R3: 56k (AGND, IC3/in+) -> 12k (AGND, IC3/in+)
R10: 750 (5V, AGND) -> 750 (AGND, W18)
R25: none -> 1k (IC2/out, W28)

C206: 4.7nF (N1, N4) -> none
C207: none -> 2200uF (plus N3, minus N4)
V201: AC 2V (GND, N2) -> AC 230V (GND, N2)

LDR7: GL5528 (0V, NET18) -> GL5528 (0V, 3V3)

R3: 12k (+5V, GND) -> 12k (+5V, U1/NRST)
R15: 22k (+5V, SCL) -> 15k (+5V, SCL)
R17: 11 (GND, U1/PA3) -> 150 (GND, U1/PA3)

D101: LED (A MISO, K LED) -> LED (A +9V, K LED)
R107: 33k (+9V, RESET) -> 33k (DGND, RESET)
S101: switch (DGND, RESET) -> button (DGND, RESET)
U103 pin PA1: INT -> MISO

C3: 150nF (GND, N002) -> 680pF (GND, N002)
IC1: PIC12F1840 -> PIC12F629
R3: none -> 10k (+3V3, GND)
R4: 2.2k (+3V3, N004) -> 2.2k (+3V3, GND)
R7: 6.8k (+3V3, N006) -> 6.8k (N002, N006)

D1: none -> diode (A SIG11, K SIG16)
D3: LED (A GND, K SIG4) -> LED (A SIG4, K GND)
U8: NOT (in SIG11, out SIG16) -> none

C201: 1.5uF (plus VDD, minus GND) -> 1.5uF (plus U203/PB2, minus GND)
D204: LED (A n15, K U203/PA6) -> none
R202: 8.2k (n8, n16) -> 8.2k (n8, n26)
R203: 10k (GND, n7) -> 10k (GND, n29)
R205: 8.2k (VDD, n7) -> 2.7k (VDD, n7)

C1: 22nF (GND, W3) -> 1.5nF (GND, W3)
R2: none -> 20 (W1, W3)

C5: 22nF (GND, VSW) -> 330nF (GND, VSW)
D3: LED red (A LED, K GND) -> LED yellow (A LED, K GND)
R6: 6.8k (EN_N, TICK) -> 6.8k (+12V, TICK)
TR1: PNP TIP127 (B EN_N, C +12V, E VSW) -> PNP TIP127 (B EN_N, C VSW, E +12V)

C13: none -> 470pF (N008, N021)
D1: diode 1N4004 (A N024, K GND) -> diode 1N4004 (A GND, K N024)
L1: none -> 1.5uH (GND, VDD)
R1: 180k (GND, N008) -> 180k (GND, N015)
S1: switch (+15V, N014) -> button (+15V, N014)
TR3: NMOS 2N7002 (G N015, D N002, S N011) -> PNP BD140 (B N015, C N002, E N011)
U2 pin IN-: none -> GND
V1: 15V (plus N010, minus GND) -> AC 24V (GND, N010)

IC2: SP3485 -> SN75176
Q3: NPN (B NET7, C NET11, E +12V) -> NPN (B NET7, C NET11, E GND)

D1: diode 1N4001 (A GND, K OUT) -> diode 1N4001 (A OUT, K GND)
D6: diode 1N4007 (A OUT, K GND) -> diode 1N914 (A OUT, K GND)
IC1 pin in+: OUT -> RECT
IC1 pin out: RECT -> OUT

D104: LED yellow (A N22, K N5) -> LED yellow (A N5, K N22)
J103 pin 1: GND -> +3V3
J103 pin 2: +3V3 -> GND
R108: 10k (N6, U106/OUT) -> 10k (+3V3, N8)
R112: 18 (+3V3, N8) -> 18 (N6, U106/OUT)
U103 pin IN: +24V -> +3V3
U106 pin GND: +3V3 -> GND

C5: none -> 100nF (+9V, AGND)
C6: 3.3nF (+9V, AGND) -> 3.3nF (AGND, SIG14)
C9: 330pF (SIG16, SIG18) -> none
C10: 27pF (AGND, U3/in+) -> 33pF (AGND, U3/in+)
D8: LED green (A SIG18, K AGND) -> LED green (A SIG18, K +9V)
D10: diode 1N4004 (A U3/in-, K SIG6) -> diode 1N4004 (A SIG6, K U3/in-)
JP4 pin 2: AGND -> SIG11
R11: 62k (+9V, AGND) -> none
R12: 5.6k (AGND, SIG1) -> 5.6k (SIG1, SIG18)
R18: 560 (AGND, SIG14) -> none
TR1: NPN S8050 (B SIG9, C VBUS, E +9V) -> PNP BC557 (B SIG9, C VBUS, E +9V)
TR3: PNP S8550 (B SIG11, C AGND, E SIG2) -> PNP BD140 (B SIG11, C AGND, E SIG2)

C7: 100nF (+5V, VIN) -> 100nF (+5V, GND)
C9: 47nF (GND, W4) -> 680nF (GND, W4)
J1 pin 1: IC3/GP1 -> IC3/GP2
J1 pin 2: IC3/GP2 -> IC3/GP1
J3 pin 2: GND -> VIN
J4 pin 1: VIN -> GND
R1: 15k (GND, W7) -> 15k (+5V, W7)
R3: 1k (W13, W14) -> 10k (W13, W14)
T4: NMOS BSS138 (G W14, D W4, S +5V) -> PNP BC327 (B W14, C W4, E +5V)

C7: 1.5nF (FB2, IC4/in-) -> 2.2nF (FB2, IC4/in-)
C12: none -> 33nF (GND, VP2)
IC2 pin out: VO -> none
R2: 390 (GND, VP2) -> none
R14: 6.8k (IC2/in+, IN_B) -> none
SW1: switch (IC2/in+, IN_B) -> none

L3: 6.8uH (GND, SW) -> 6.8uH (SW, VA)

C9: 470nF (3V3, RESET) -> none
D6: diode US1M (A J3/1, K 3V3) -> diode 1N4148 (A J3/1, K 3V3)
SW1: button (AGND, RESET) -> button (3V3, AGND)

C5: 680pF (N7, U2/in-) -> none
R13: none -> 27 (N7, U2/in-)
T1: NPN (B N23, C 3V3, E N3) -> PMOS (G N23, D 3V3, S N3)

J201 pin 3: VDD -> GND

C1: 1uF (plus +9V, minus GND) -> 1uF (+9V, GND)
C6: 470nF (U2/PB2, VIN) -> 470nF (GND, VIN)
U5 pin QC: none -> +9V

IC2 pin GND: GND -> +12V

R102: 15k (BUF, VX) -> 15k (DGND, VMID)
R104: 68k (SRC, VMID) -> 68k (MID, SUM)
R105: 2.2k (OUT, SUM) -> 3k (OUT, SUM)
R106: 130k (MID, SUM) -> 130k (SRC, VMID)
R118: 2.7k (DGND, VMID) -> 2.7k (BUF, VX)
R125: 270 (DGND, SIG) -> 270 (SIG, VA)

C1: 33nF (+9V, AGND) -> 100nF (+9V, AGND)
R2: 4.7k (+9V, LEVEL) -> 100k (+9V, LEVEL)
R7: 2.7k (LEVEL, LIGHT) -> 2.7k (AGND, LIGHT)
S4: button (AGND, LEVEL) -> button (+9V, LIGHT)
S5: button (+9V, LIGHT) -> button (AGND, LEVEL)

AIM OF THE EXERCISE → An exact, complete copy of the lines above from the one with "L1: none -> 1.5uH (GND, VDD)" through the one with "C9: 330pF (SIG16, SIG18) -> none" is the whole answer.

OUTPUT FOR THIS EXERCISE →
L1: none -> 1.5uH (GND, VDD)
R1: 180k (GND, N008) -> 180k (GND, N015)
S1: switch (+15V, N014) -> button (+15V, N014)
TR3: NMOS 2N7002 (G N015, D N002, S N011) -> PNP BD140 (B N015, C N002, E N011)
U2 pin IN-: none -> GND
V1: 15V (plus N010, minus GND) -> AC 24V (GND, N010)

IC2: SP3485 -> SN75176
Q3: NPN (B NET7, C NET11, E +12V) -> NPN (B NET7, C NET11, E GND)

D1: diode 1N4001 (A GND, K OUT) -> diode 1N4001 (A OUT, K GND)
D6: diode 1N4007 (A OUT, K GND) -> diode 1N914 (A OUT, K GND)
IC1 pin in+: OUT -> RECT
IC1 pin out: RECT -> OUT

D104: LED yellow (A N22, K N5) -> LED yellow (A N5, K N22)
J103 pin 1: GND -> +3V3
J103 pin 2: +3V3 -> GND
R108: 10k (N6, U106/OUT) -> 10k (+3V3, N8)
R112: 18 (+3V3, N8) -> 18 (N6, U106/OUT)
U103 pin IN: +24V -> +3V3
U106 pin GND: +3V3 -> GND

C5: none -> 100nF (+9V, AGND)
C6: 3.3nF (+9V, AGND) -> 3.3nF (AGND, SIG14)
C9: 330pF (SIG16, SIG18) -> none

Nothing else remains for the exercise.